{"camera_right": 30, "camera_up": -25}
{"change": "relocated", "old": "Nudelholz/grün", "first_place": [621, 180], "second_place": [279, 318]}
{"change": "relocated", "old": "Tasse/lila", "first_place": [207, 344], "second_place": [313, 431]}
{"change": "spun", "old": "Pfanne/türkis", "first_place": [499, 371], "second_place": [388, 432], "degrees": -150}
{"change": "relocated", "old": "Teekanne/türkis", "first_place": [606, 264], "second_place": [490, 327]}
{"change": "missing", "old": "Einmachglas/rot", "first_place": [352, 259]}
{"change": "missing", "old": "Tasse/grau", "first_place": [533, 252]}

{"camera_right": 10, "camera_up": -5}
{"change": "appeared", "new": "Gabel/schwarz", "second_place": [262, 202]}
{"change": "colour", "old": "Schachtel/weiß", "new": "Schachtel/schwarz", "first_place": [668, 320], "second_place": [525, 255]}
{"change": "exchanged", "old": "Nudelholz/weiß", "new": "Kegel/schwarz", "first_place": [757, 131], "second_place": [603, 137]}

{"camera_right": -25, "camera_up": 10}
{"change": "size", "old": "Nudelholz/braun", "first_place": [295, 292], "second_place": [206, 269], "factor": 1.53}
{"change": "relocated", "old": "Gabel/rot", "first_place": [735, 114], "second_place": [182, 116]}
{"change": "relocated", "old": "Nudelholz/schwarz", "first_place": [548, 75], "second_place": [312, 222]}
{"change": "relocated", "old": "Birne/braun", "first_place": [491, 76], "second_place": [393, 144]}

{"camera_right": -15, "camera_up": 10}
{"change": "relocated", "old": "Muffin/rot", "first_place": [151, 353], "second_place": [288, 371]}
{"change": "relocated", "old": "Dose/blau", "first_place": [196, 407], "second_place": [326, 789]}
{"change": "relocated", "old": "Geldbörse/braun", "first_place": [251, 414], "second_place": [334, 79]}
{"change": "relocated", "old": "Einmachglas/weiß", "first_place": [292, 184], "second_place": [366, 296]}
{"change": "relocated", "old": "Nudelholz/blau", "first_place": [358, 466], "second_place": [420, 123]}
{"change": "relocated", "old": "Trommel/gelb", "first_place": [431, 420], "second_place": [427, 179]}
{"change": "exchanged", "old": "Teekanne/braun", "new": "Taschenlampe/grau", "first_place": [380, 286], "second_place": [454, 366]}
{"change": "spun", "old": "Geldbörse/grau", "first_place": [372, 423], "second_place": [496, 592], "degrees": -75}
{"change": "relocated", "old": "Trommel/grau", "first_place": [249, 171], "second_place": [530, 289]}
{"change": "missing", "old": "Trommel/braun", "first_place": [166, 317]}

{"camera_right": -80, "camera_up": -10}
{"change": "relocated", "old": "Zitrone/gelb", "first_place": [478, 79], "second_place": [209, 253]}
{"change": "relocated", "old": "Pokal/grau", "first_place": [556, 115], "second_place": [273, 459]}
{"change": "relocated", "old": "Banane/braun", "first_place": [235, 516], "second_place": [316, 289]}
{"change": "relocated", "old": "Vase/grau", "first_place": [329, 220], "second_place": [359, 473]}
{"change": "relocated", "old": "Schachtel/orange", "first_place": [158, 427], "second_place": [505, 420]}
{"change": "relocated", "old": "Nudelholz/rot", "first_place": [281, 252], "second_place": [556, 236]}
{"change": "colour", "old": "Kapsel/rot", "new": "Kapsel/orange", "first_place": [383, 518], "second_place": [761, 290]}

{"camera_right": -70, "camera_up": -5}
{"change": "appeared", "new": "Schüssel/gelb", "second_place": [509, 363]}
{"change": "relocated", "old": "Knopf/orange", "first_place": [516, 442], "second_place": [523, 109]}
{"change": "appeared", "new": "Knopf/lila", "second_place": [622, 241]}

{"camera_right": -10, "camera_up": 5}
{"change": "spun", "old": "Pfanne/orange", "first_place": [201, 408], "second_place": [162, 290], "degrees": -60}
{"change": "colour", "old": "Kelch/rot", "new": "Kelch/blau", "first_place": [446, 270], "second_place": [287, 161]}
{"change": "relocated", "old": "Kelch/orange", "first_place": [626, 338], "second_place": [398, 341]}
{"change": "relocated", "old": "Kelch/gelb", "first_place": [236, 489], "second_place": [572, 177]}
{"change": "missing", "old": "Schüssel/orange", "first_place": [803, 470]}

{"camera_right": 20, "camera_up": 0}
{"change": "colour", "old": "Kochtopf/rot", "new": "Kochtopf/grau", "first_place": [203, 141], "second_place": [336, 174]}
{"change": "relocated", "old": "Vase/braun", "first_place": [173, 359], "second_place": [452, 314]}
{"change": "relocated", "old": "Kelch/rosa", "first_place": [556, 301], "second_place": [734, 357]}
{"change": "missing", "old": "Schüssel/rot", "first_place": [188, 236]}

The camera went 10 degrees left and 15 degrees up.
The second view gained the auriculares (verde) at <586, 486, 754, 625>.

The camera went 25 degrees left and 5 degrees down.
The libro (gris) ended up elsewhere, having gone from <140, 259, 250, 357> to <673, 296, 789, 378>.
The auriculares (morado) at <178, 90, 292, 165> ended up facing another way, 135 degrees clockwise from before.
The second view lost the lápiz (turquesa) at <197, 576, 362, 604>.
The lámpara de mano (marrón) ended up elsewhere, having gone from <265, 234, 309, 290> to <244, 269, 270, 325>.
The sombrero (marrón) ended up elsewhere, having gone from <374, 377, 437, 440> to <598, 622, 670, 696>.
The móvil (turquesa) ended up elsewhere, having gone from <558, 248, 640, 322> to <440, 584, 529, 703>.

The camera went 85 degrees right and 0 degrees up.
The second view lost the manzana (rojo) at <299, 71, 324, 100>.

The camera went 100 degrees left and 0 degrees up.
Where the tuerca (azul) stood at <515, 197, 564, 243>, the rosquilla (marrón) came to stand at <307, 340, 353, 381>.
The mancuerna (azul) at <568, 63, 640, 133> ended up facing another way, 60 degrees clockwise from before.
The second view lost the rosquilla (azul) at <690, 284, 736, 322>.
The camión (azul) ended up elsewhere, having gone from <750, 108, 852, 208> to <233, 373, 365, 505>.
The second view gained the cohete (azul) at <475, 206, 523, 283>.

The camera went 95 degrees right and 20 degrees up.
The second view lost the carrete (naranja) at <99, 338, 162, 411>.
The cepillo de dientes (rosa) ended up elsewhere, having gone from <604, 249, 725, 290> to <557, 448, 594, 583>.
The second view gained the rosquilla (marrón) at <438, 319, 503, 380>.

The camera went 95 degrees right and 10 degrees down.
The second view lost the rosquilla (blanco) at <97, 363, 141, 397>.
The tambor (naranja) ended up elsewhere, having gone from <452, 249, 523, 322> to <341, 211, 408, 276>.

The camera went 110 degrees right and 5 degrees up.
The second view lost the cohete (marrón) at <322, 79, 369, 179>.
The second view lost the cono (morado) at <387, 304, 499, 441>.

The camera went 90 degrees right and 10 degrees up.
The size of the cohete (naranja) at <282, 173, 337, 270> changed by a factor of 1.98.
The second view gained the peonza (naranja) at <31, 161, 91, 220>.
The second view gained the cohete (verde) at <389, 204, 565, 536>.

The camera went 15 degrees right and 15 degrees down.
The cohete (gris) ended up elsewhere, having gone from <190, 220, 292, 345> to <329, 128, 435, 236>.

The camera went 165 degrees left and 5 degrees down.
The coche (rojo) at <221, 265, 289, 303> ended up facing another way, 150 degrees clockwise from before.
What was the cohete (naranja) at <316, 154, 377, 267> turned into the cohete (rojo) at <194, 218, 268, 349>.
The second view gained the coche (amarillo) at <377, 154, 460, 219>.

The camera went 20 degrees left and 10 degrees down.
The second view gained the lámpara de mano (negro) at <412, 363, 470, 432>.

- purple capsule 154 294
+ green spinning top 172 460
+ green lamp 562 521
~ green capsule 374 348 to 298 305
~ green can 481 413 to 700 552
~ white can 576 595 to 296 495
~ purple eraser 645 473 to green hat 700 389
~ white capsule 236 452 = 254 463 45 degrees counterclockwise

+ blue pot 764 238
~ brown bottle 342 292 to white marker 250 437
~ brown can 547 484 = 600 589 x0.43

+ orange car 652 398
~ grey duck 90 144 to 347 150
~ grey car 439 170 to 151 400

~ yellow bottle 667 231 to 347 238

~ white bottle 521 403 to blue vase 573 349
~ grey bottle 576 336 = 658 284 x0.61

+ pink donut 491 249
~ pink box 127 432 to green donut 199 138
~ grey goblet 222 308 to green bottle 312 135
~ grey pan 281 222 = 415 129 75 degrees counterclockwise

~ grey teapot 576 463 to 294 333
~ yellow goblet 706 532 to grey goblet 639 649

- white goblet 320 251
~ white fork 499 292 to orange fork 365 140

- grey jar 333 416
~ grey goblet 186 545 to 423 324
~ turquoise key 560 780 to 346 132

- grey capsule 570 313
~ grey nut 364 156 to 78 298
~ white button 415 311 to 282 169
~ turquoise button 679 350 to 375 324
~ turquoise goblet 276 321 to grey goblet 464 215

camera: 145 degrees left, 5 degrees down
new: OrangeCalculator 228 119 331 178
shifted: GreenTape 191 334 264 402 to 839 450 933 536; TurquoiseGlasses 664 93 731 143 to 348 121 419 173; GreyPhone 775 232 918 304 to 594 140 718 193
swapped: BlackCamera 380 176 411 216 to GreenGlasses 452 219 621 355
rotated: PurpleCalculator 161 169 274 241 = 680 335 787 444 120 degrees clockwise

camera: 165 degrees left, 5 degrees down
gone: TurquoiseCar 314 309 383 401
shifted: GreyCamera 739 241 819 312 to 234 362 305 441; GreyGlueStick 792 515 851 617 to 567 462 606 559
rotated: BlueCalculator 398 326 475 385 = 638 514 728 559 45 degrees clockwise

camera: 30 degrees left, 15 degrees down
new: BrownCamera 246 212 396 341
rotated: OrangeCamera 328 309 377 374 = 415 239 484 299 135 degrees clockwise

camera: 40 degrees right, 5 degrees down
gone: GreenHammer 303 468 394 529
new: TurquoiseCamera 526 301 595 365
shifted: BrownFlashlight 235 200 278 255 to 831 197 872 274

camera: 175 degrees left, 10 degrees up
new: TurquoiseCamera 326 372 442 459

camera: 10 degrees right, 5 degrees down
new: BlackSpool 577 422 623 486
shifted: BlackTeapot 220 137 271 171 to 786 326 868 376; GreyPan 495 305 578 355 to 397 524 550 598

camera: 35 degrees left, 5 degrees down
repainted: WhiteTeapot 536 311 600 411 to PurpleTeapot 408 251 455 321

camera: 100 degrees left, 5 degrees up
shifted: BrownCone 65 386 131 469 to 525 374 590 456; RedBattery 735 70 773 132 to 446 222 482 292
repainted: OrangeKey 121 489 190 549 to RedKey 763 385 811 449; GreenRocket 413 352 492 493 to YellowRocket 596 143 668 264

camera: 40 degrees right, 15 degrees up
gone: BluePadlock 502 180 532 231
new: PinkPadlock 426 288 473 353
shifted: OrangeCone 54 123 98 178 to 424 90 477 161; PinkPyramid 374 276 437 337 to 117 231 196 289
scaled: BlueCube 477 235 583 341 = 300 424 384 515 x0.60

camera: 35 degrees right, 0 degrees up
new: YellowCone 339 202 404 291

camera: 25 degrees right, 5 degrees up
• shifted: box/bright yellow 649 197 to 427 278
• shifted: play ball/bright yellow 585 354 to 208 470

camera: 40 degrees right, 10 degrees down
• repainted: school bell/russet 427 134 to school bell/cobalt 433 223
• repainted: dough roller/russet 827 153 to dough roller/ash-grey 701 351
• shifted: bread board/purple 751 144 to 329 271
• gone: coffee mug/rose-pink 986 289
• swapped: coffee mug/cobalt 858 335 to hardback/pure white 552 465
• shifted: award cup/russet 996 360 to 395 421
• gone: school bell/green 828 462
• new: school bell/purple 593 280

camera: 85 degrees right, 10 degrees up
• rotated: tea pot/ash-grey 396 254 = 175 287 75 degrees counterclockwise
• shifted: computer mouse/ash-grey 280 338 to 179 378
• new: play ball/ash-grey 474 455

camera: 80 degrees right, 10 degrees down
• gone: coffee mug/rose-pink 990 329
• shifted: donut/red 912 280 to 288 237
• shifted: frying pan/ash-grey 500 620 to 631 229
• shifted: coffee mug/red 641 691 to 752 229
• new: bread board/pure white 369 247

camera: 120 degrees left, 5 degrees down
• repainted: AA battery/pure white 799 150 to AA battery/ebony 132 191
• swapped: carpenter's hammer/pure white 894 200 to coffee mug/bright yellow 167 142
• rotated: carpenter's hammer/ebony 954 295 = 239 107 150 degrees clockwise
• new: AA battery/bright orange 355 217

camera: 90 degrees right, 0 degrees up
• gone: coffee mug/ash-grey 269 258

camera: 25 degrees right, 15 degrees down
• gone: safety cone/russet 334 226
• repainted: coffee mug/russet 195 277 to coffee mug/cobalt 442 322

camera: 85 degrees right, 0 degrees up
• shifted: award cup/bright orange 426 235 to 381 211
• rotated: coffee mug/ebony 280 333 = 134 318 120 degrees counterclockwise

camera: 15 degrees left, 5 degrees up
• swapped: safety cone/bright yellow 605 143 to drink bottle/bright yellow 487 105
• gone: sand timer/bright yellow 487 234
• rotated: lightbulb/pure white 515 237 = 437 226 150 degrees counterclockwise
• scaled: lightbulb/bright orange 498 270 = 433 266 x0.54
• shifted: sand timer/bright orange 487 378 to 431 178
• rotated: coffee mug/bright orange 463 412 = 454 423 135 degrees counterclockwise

####

# Task to carry out:
The line above containing "new: OrangeCalculator 228 119 331 178", the line containing "swapped: BlackCamera 380", and every line between them are to be transcribed exactly; no other line is wanted.

# Worked solution:
new: OrangeCalculator 228 119 331 178
shifted: GreenTape 191 334 264 402 to 839 450 933 536; TurquoiseGlasses 664 93 731 143 to 348 121 419 173; GreyPhone 775 232 918 304 to 594 140 718 193
swapped: BlackCamera 380 176 411 216 to GreenGlasses 452 219 621 355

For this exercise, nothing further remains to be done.